Your instructions: In the listing below, find each line with the string "yellow" and report it.

Exercise input:
•••
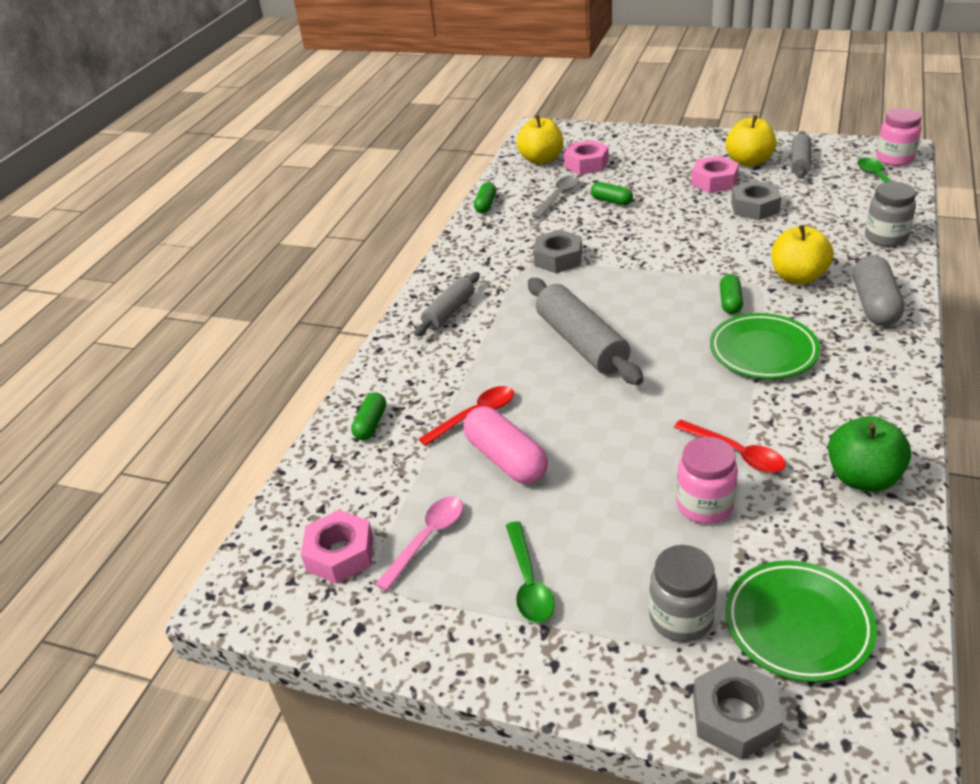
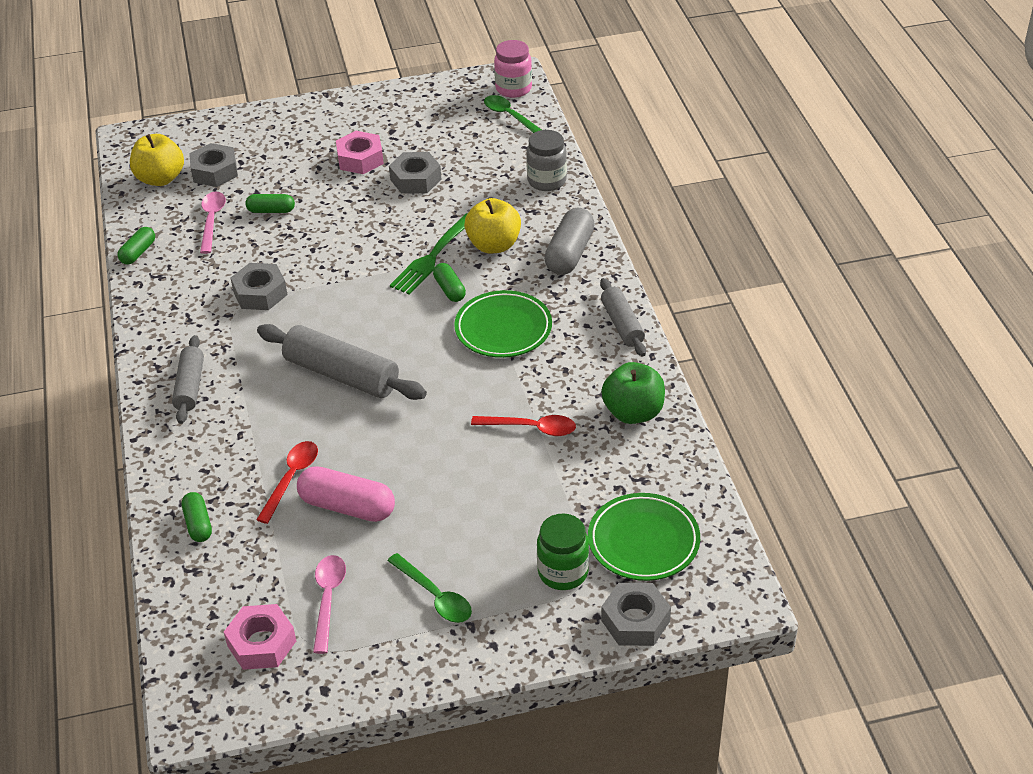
camera: 35 degrees left, 5 degrees up
(486, 205) = (138, 252): green capsule -> green capsule turned 45 degrees clockwise
(558, 197) = (212, 221): grey spoon -> pink spoon
(586, 164) = (215, 171): pink nut -> grey nut
(681, 618) = (563, 572): grey jar -> green jar
(704, 505) = (531, 481): pink jar -> none
(731, 271) = (433, 256): none -> green fork
(749, 161) = (380, 126): yellow apple -> none
(800, 162) = (430, 115): grey rolling pin -> grey rolling pin (622, 324)
(874, 304) = (569, 253): grey capsule -> grey capsule turned 45 degrees clockwise

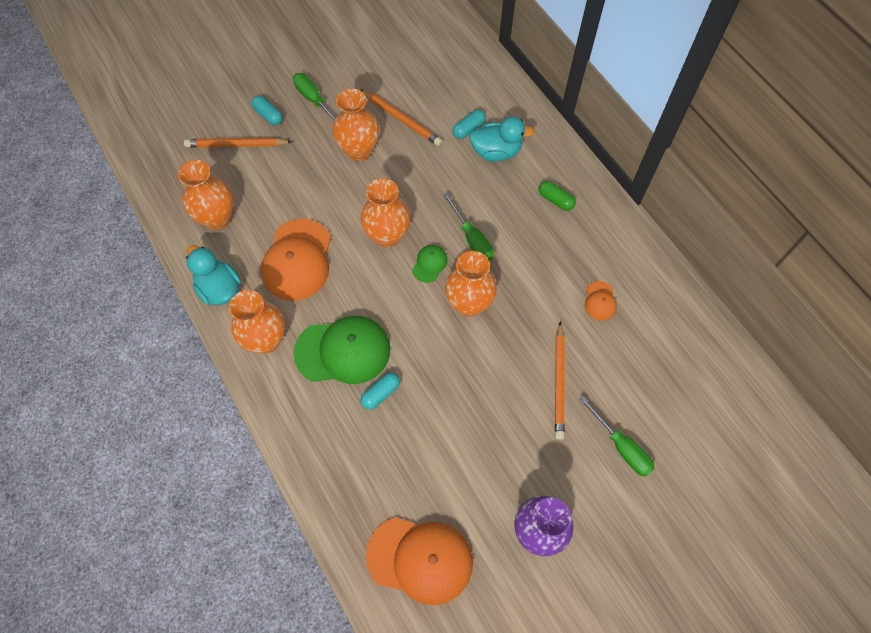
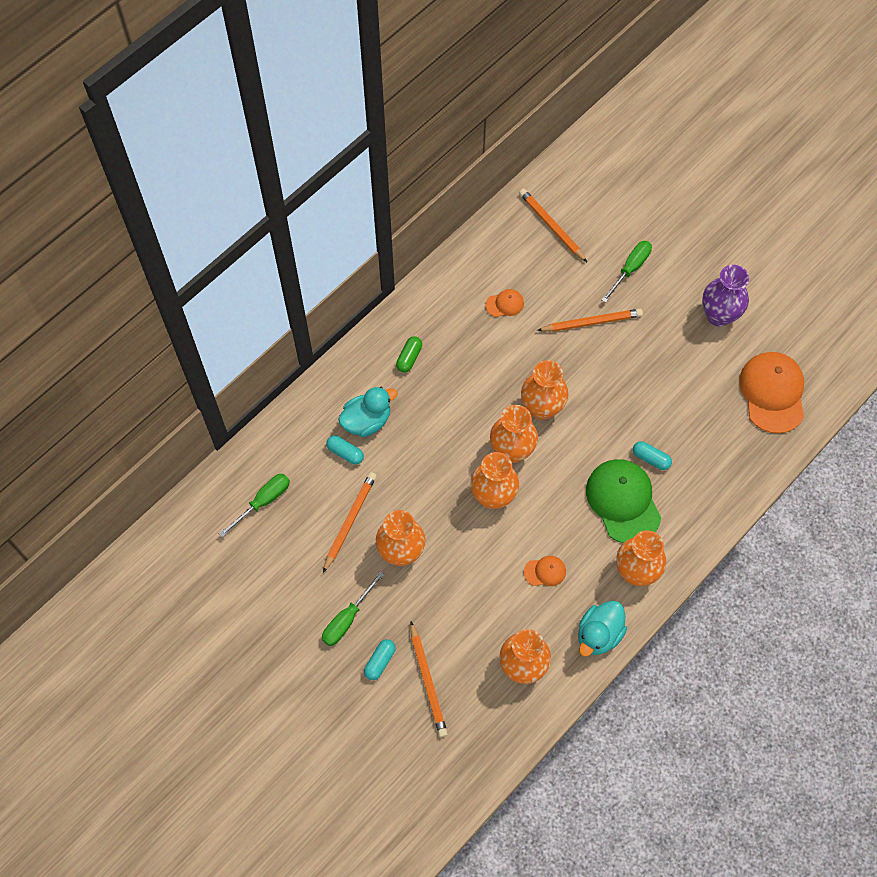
camera: 105 degrees left, 0 degrees up
(297, 260) = (545, 571): orange cap -> orange cap, size x0.46
(429, 264) = (512, 451): green cap -> orange vase
(472, 239) = (473, 421): green screwdriver -> green screwdriver (263, 502)
(496, 152) = (367, 421): turquoise duck -> turquoise duck turned 75 degrees clockwise
(693, 375) = (551, 226): none -> orange pencil

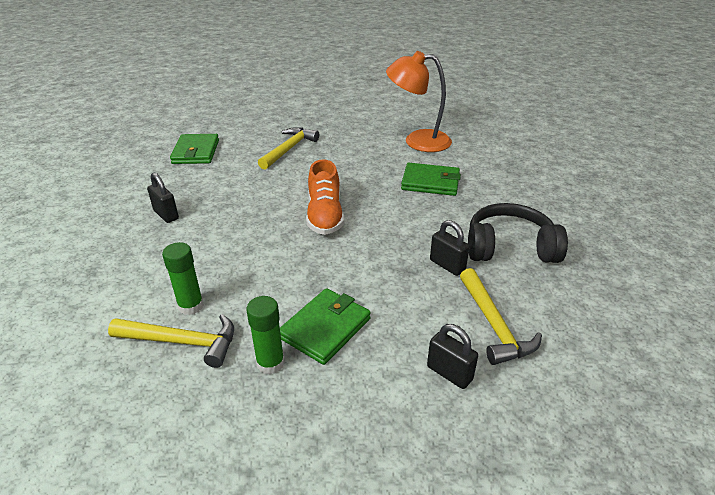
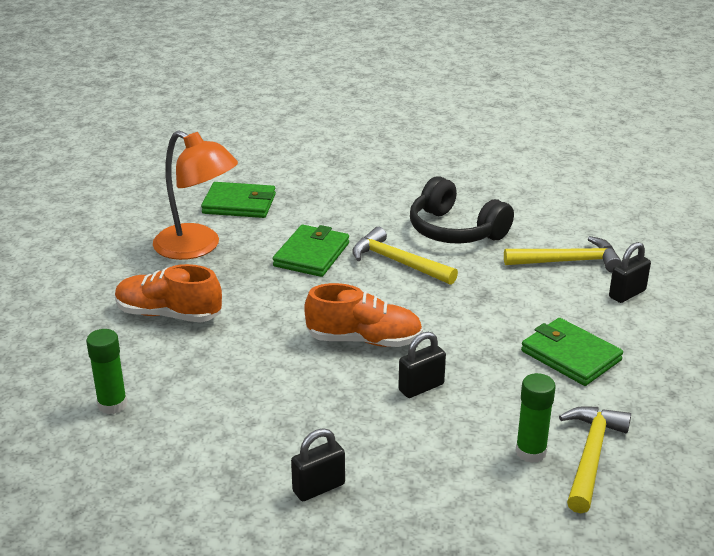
camera: 80 degrees left, 5 degrees down
(196, 152) = (118, 464): green wallet -> green wallet (239, 204)
(270, 363) = (619, 393): green glue stick -> green glue stick (112, 404)
(289, 149) = (163, 360): yellow hammer -> yellow hammer (398, 262)
(336, 144) = (169, 314): none -> orange shoe
(417, 141) = (197, 247): orange lamp -> orange lamp turned 75 degrees counterclockwise
(447, 265) = (479, 270): black padlock -> black padlock (421, 387)
(509, 247) = (455, 230): black headphones -> black headphones turned 60 degrees counterclockwise

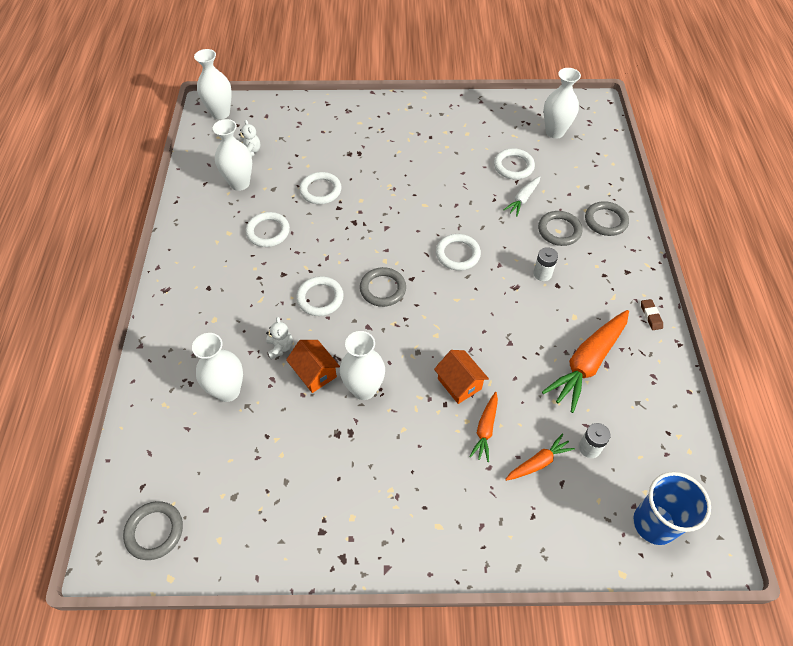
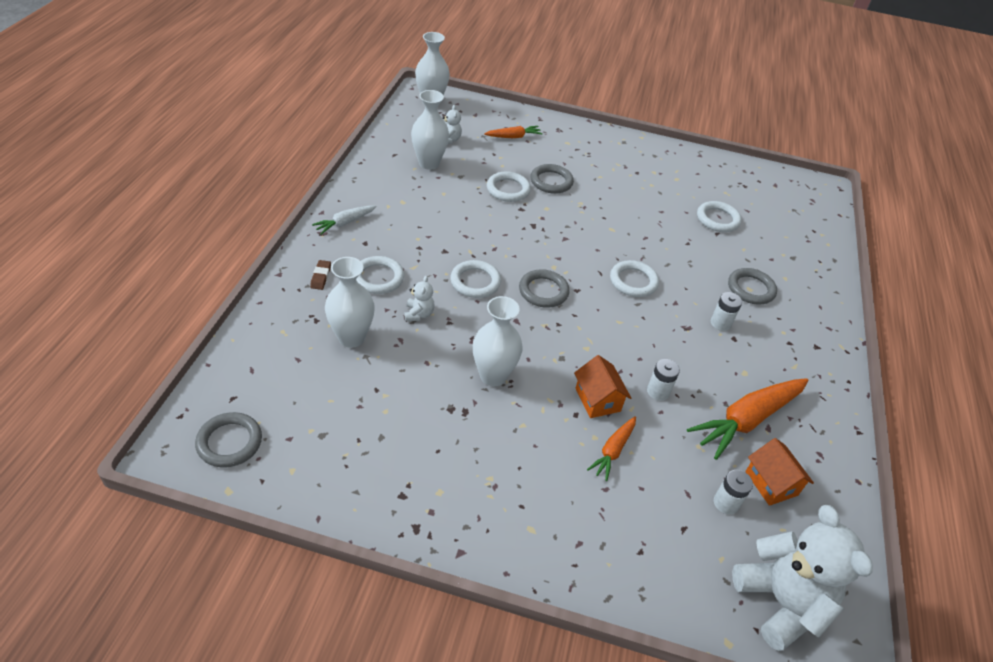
camera: 10 degrees right, 10 degrees down
(268, 232) = (442, 211): white ring -> white ring (378, 278)
(315, 373) = (446, 347): orange house -> orange house (771, 483)
(507, 359) = (658, 391): none -> white battery
(523, 199) = (719, 251): white carrot -> white carrot (345, 223)
(538, 462) = (663, 500): orange carrot -> orange carrot (513, 137)
(554, 132) = (771, 200): white vase -> none
(605, 221) = (805, 293): grey ring -> grey ring (551, 181)
(651, 316) = (832, 395): brown eraser -> brown eraser (321, 277)
(654, 523) = (781, 602): blue cup -> white teddy bear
•••
Solution to this task:
(749, 161) = (380, 126): yellow apple -> none
(289, 149) = (163, 360): yellow hammer -> yellow hammer (398, 262)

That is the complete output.